▸ **SUPPLIED DATA**:
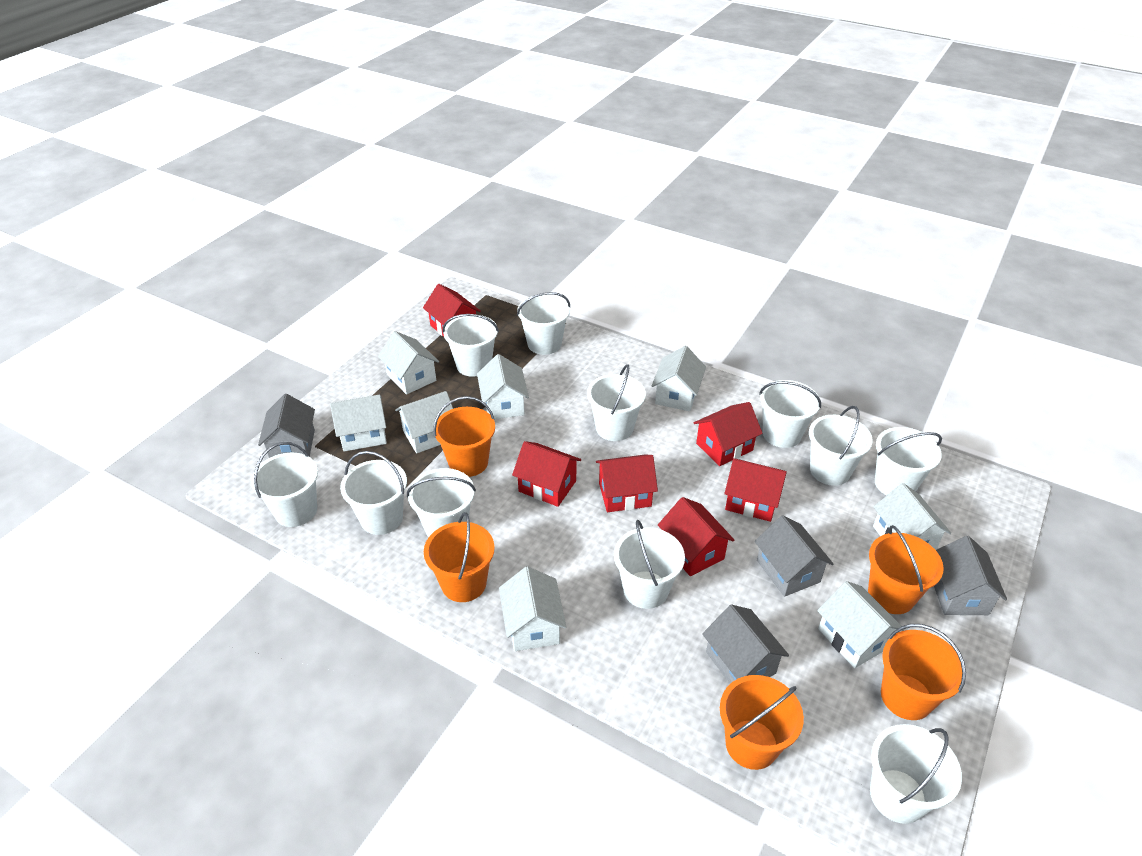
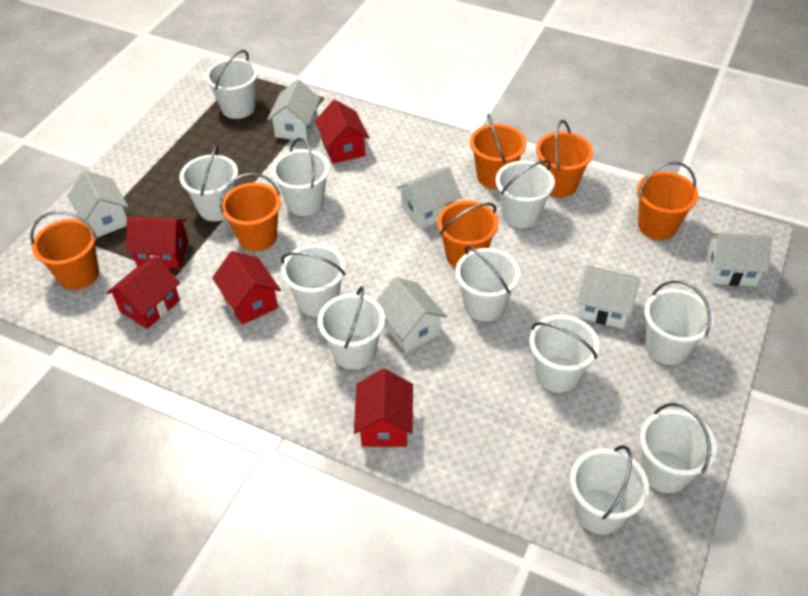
grey house: 4 -> 0
orange bucket: 5 -> 6
red house: 6 -> 5
white house: 8 -> 6

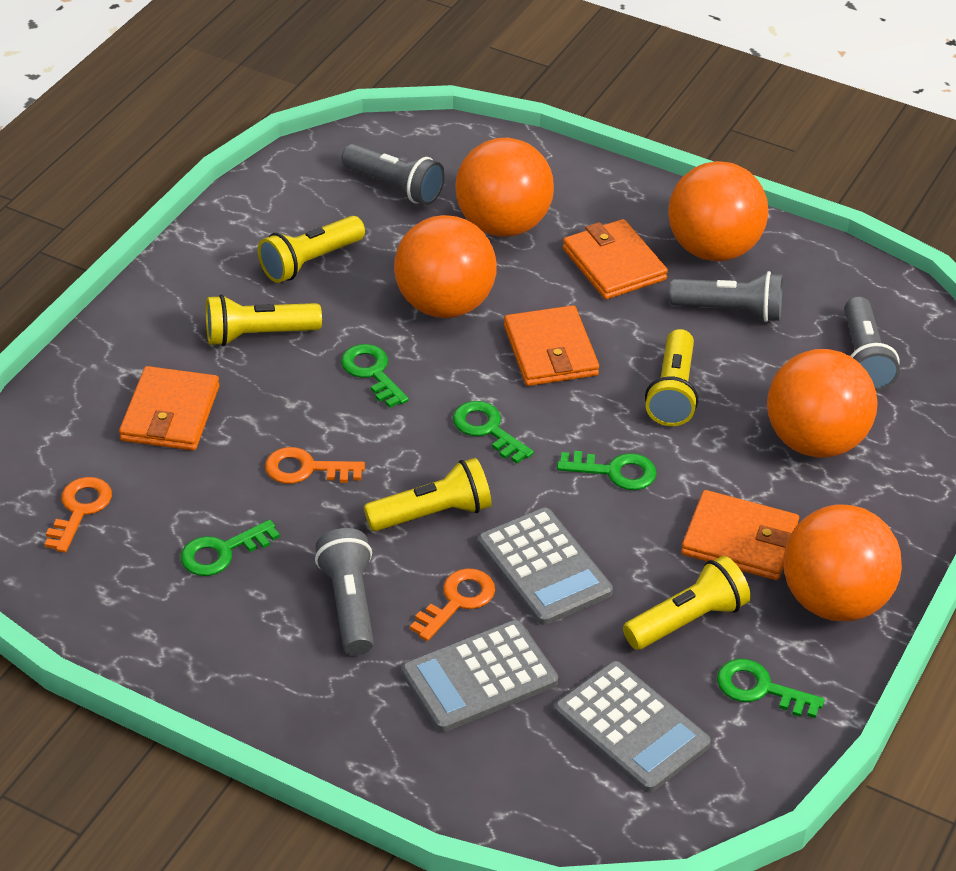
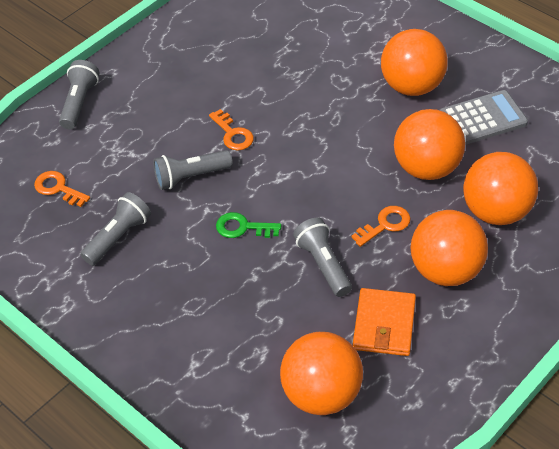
green key: 5 -> 1
grey calculator: 3 -> 1
orange wallet: 4 -> 1
yellow flashlight: 5 -> 0

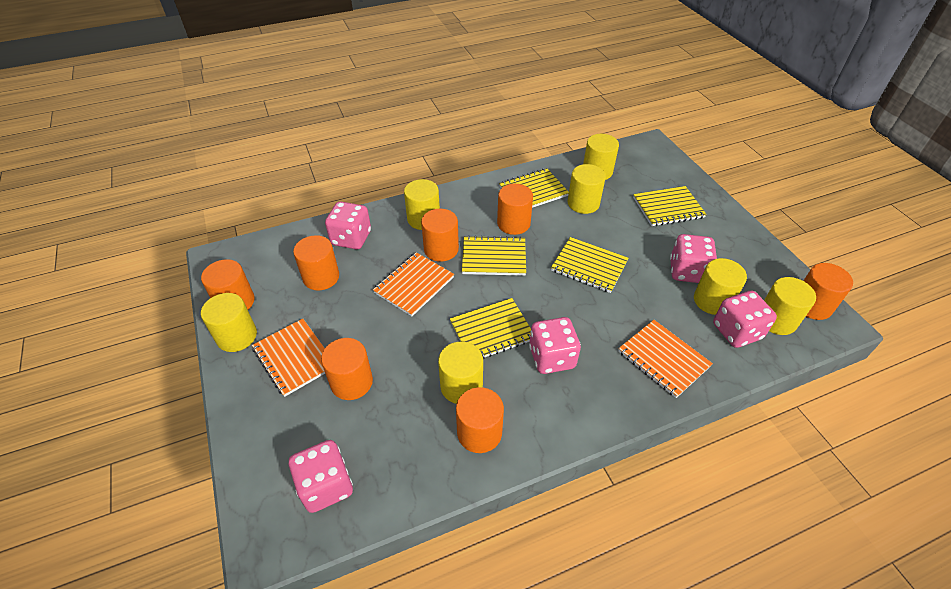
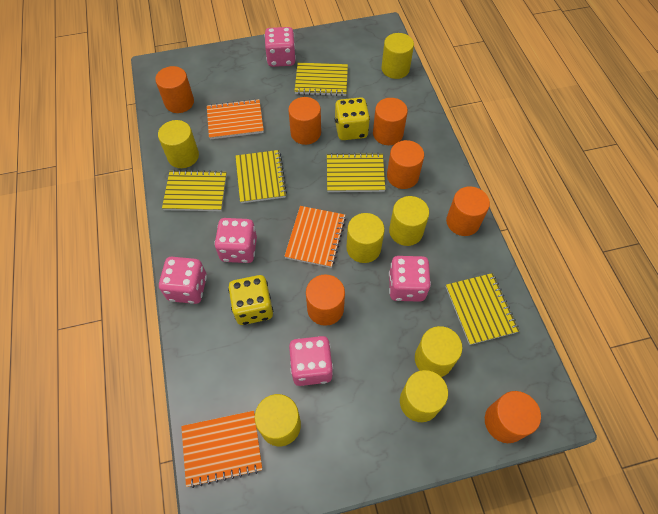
yellow dice: 0 -> 2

▸ **ABOUT THIS TASK**: Write out the data word for word, with every picture dropped.

▸ **ANSWER FOR THE TASK**:
grey house: 4 -> 0
orange bucket: 5 -> 6
red house: 6 -> 5
white house: 8 -> 6

green key: 5 -> 1
grey calculator: 3 -> 1
orange wallet: 4 -> 1
yellow flashlight: 5 -> 0

yellow dice: 0 -> 2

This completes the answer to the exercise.